[Dataset entries]
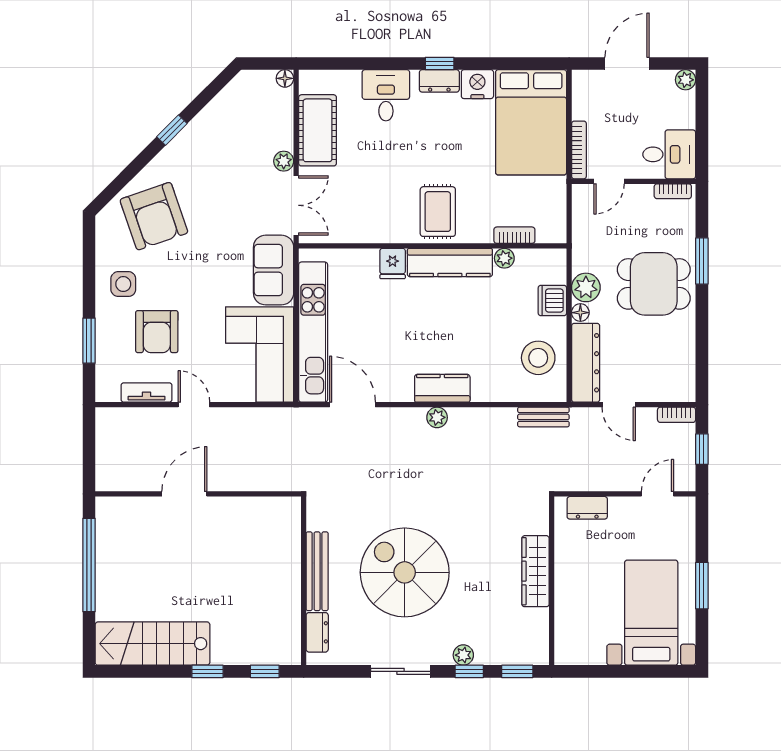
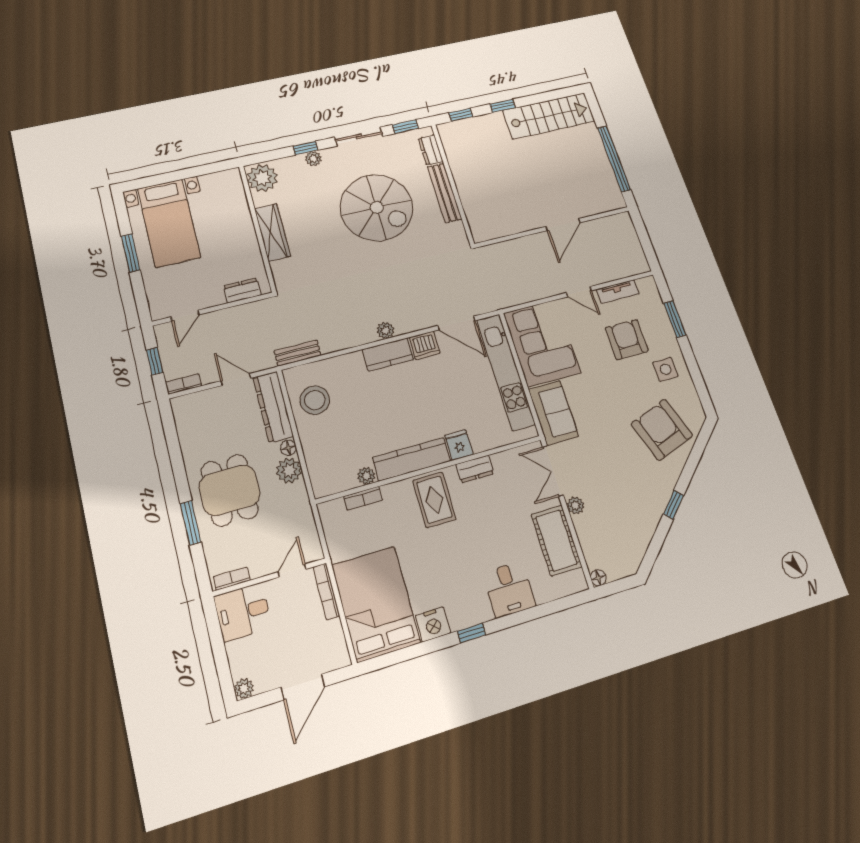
dresser: (439, 81) -> (475, 469), moved, turned 180
dining table: (654, 284) -> (230, 490), turned 90
dishwasher: (552, 300) -> (425, 345), moved, turned 90
plant: (530, 644) -> (262, 178), added
window: (517, 671) -> (405, 127), moved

DESCRIPTION OF THE TASK: Return word for word the line with "dining table: (654, 284)" and every line after it through the end of the records above.

FINISHED TASK:
dining table: (654, 284) -> (230, 490), turned 90
dishwasher: (552, 300) -> (425, 345), moved, turned 90
plant: (530, 644) -> (262, 178), added
window: (517, 671) -> (405, 127), moved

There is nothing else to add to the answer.